■ Task ■
Exactly reproduce each entry, leaving out nothing.

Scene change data
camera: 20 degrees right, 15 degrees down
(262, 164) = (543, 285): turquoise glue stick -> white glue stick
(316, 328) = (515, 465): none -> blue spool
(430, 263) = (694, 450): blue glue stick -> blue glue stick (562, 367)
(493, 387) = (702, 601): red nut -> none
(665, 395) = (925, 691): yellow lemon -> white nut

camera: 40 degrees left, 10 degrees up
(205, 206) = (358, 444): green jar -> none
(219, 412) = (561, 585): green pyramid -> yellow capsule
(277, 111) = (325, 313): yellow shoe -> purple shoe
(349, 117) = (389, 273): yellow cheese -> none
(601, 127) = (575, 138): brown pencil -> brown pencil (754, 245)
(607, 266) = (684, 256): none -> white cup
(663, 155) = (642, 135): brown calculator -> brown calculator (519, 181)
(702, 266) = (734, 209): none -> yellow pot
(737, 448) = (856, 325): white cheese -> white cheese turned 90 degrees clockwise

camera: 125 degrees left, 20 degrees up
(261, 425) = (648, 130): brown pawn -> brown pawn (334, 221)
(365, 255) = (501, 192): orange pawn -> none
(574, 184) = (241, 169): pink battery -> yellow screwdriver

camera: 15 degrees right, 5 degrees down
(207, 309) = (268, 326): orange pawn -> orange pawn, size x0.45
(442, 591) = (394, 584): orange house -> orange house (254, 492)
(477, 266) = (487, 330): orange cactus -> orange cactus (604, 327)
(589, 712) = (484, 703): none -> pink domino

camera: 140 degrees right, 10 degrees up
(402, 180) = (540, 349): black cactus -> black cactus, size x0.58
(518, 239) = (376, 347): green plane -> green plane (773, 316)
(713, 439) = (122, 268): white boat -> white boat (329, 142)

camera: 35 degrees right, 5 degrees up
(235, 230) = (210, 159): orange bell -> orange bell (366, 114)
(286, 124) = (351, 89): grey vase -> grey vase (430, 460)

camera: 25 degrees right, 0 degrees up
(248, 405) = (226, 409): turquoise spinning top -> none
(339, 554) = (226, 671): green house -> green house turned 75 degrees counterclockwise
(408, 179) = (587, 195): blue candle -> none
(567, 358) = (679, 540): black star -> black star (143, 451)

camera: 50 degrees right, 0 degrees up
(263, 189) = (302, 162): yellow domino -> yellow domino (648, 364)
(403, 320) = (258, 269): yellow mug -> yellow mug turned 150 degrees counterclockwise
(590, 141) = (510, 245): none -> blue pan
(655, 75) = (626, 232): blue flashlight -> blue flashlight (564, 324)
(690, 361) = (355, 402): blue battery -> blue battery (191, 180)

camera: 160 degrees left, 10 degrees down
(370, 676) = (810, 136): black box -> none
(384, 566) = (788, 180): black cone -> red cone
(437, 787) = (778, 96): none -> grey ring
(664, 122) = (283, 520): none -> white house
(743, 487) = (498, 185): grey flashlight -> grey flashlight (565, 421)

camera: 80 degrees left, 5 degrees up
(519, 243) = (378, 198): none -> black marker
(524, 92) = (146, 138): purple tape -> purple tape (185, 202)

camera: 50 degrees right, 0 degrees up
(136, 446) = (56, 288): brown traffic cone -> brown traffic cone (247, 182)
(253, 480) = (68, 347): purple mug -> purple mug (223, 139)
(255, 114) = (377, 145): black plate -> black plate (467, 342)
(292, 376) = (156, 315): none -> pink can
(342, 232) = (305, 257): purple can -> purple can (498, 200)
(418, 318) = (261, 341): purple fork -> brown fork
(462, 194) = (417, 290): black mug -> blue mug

■ Answer space ■
camera: 20 degrees right, 15 degrees down
(262, 164) = (543, 285): turquoise glue stick -> white glue stick
(316, 328) = (515, 465): none -> blue spool
(430, 263) = (694, 450): blue glue stick -> blue glue stick (562, 367)
(493, 387) = (702, 601): red nut -> none
(665, 395) = (925, 691): yellow lemon -> white nut

camera: 40 degrees left, 10 degrees up
(205, 206) = (358, 444): green jar -> none
(219, 412) = (561, 585): green pyramid -> yellow capsule
(277, 111) = (325, 313): yellow shoe -> purple shoe
(349, 117) = (389, 273): yellow cheese -> none
(601, 127) = (575, 138): brown pencil -> brown pencil (754, 245)
(607, 266) = (684, 256): none -> white cup
(663, 155) = (642, 135): brown calculator -> brown calculator (519, 181)
(702, 266) = (734, 209): none -> yellow pot
(737, 448) = (856, 325): white cheese -> white cheese turned 90 degrees clockwise

camera: 125 degrees left, 20 degrees up
(261, 425) = (648, 130): brown pawn -> brown pawn (334, 221)
(365, 255) = (501, 192): orange pawn -> none
(574, 184) = (241, 169): pink battery -> yellow screwdriver

camera: 15 degrees right, 5 degrees down
(207, 309) = (268, 326): orange pawn -> orange pawn, size x0.45
(442, 591) = (394, 584): orange house -> orange house (254, 492)
(477, 266) = (487, 330): orange cactus -> orange cactus (604, 327)
(589, 712) = (484, 703): none -> pink domino

camera: 140 degrees right, 10 degrees up
(402, 180) = (540, 349): black cactus -> black cactus, size x0.58
(518, 239) = (376, 347): green plane -> green plane (773, 316)
(713, 439) = (122, 268): white boat -> white boat (329, 142)

camera: 35 degrees right, 5 degrees up
(235, 230) = (210, 159): orange bell -> orange bell (366, 114)
(286, 124) = (351, 89): grey vase -> grey vase (430, 460)

camera: 25 degrees right, 0 degrees up
(248, 405) = (226, 409): turquoise spinning top -> none
(339, 554) = (226, 671): green house -> green house turned 75 degrees counterclockwise
(408, 179) = (587, 195): blue candle -> none
(567, 358) = (679, 540): black star -> black star (143, 451)

camera: 50 degrees right, 0 degrees up
(263, 189) = (302, 162): yellow domino -> yellow domino (648, 364)
(403, 320) = (258, 269): yellow mug -> yellow mug turned 150 degrees counterclockwise
(590, 141) = (510, 245): none -> blue pan
(655, 75) = (626, 232): blue flashlight -> blue flashlight (564, 324)
(690, 361) = (355, 402): blue battery -> blue battery (191, 180)

camera: 160 degrees left, 10 degrees down
(370, 676) = (810, 136): black box -> none
(384, 566) = (788, 180): black cone -> red cone
(437, 787) = (778, 96): none -> grey ring
(664, 122) = (283, 520): none -> white house
(743, 487) = (498, 185): grey flashlight -> grey flashlight (565, 421)

camera: 80 degrees left, 5 degrees up
(519, 243) = (378, 198): none -> black marker
(524, 92) = (146, 138): purple tape -> purple tape (185, 202)

camera: 50 degrees right, 0 degrees up
(136, 446) = (56, 288): brown traffic cone -> brown traffic cone (247, 182)
(253, 480) = (68, 347): purple mug -> purple mug (223, 139)
(255, 114) = (377, 145): black plate -> black plate (467, 342)
(292, 376) = (156, 315): none -> pink can
(342, 232) = (305, 257): purple can -> purple can (498, 200)
(418, 318) = (261, 341): purple fork -> brown fork
(462, 194) = (417, 290): black mug -> blue mug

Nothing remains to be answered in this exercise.